(DATASET EXCERPTS Opens)
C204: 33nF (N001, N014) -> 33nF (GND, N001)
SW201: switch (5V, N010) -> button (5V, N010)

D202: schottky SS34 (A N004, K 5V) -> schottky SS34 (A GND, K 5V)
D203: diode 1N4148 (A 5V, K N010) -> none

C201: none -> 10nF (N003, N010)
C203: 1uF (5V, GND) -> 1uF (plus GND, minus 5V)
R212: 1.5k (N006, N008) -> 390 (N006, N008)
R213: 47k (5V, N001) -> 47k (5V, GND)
(DATASET EXCERPTS Closes)
(DATASET EXCERPTS Opens)
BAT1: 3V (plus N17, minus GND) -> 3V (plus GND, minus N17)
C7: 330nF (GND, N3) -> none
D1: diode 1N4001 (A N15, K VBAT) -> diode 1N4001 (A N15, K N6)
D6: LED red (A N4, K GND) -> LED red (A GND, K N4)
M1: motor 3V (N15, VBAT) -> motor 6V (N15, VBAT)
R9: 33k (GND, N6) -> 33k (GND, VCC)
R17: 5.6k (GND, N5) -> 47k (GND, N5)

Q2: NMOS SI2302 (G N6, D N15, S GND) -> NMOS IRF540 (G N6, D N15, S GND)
(DATASET EXCERPTS Closes)
(DATASET EXCERPTS Opens)
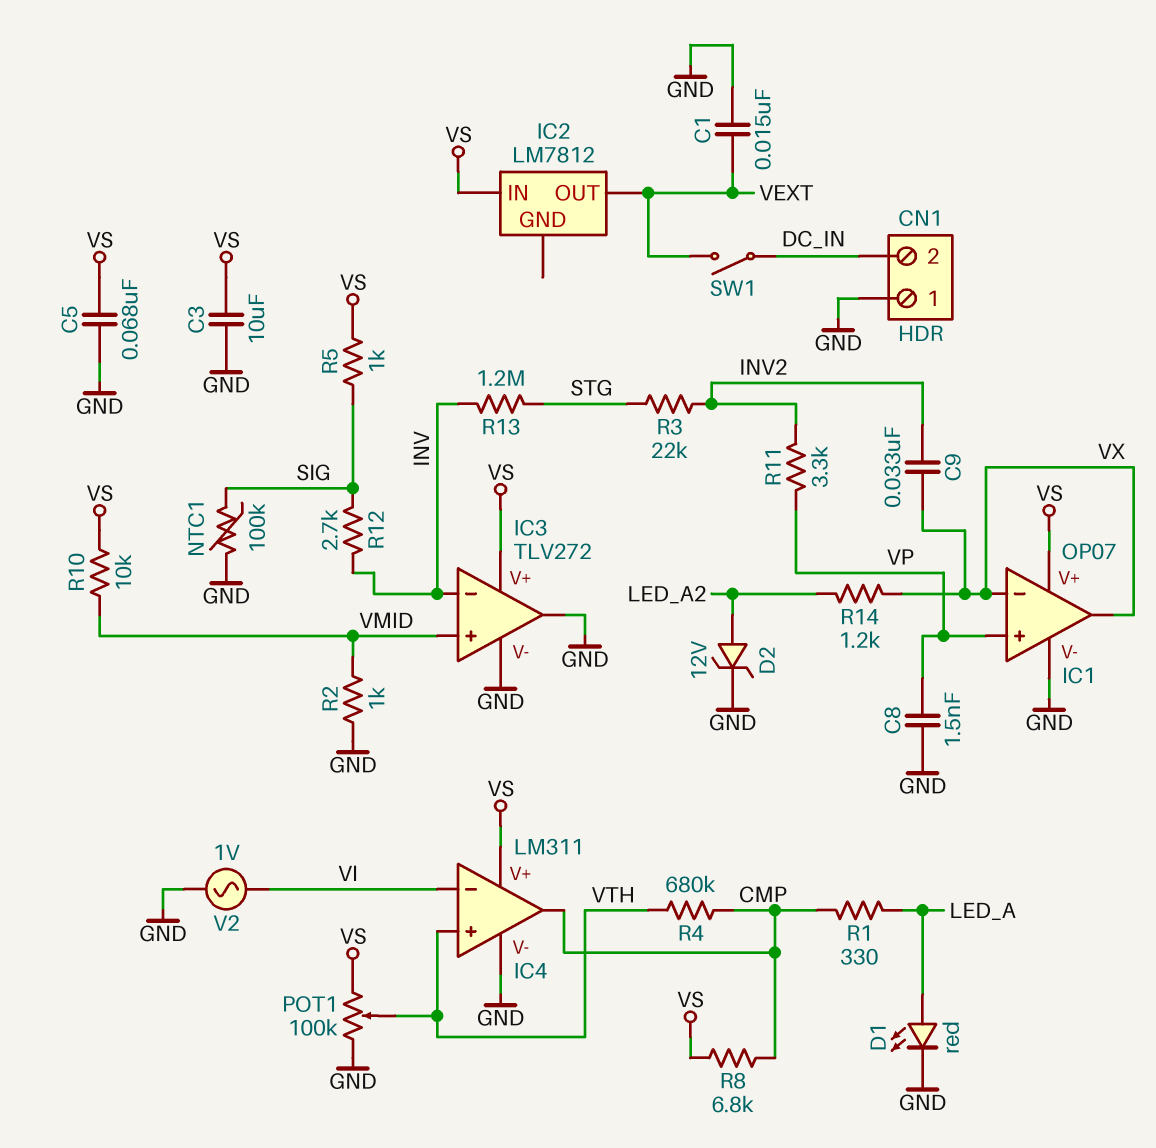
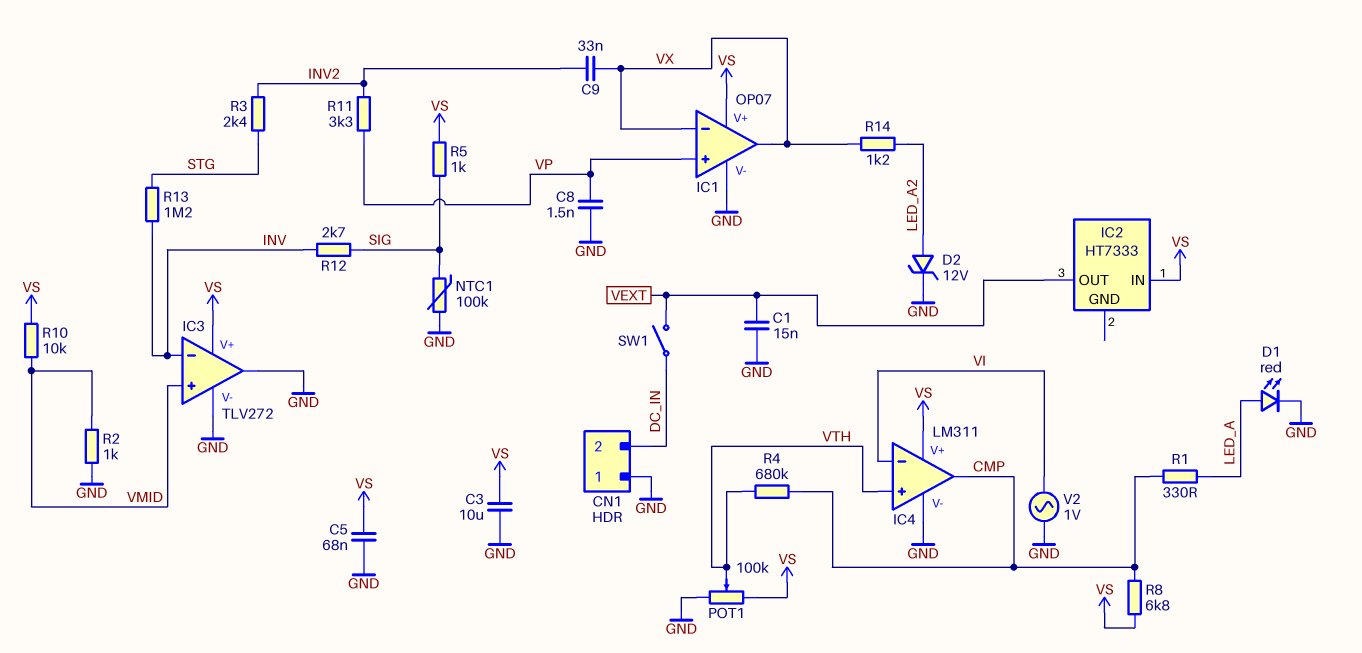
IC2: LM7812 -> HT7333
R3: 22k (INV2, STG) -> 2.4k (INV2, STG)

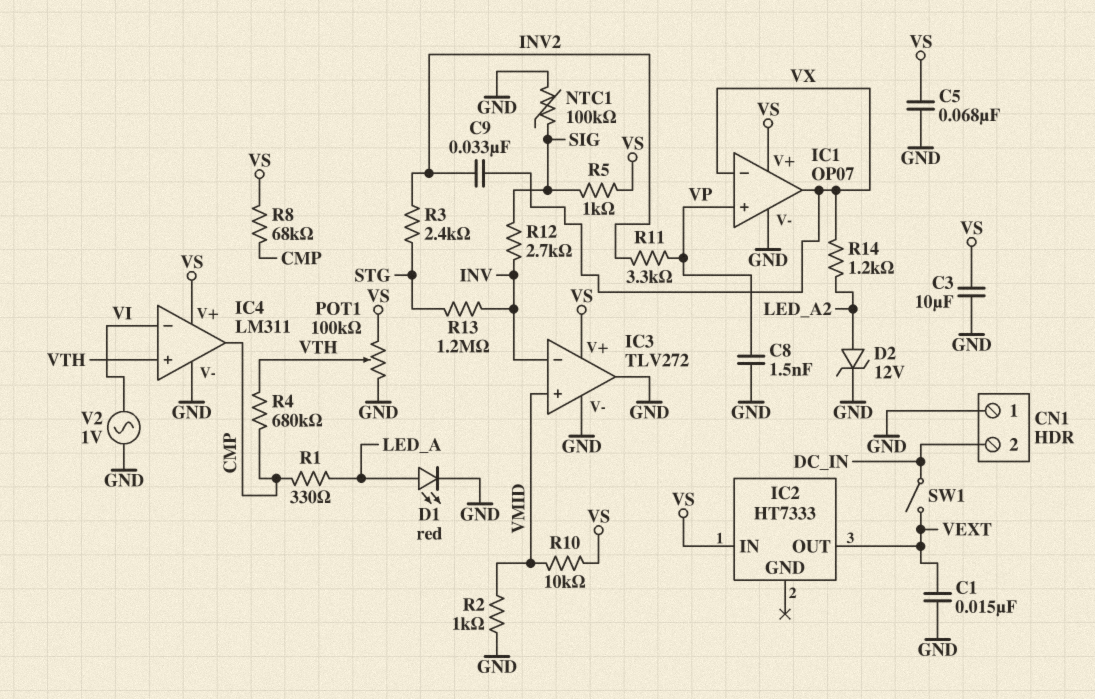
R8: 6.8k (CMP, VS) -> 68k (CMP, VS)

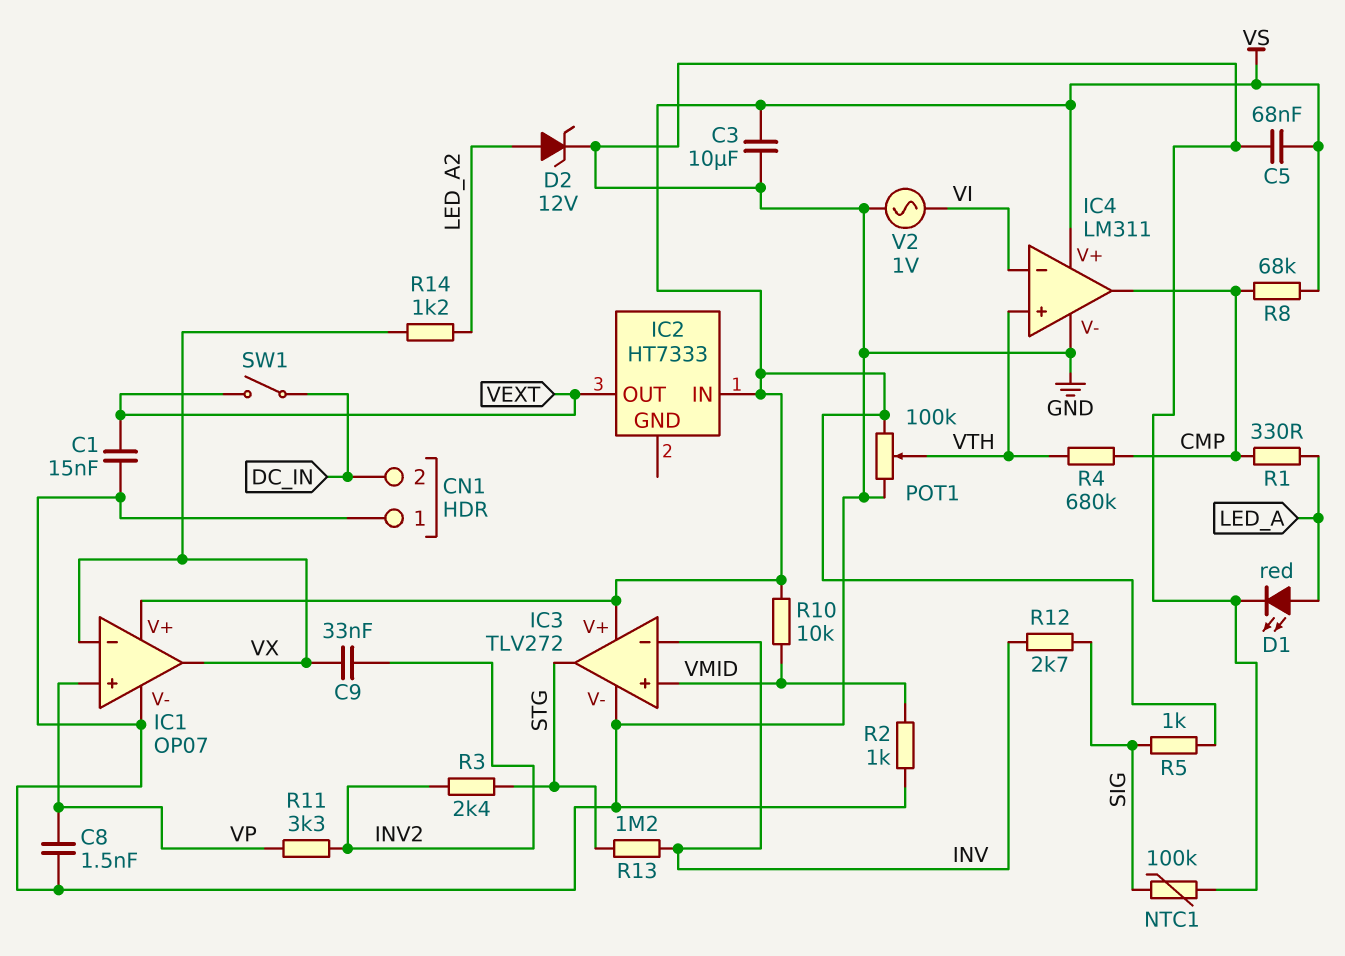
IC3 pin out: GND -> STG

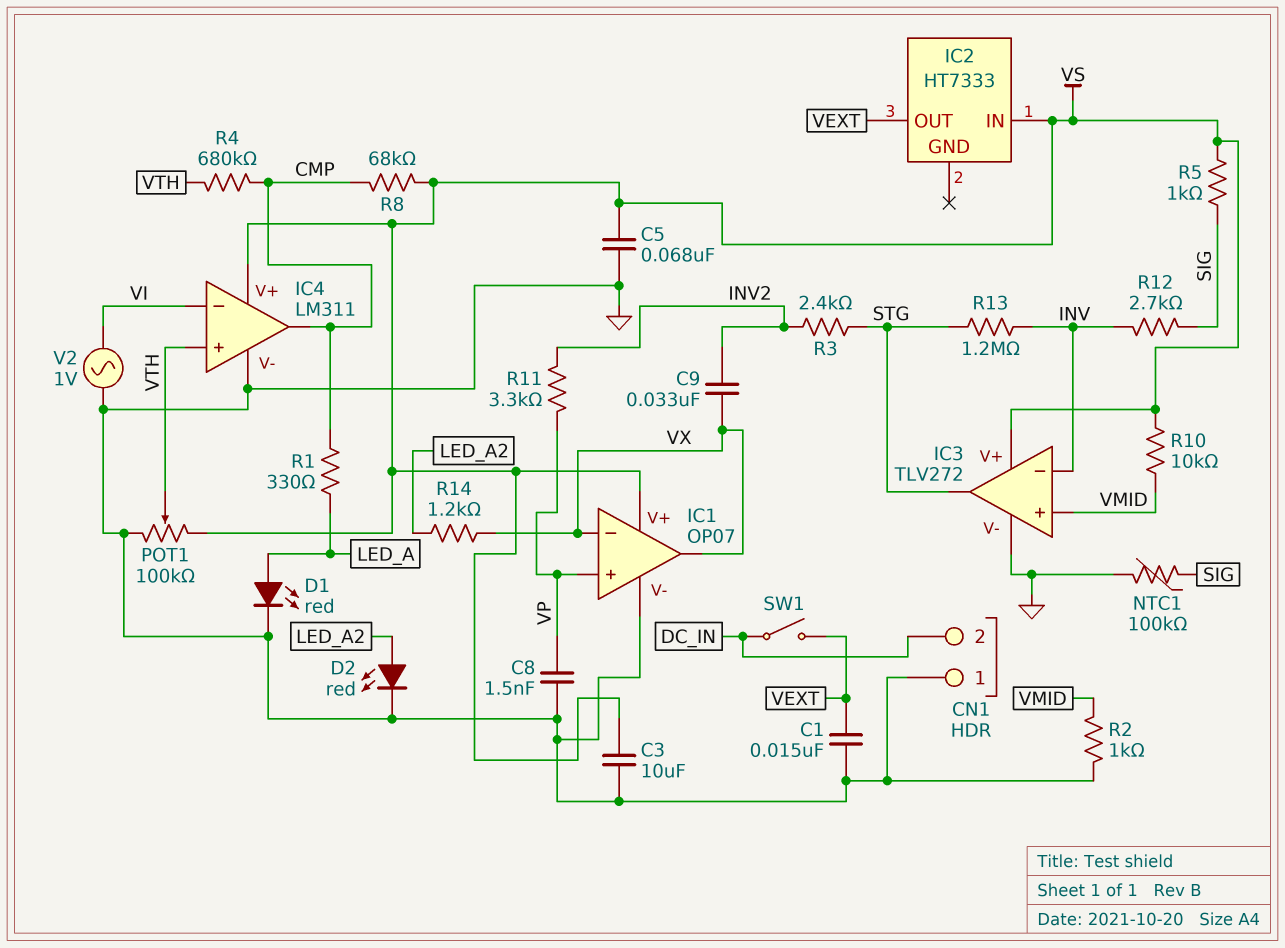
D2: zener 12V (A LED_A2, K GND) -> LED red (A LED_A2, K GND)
(DATASET EXCERPTS Closes)
EXERCISE DIRECTIONS:
Across all the entries, count the lines that contain the word "none" and give the number by itself.

OUTPUT FOR THIS EXERCISE:
3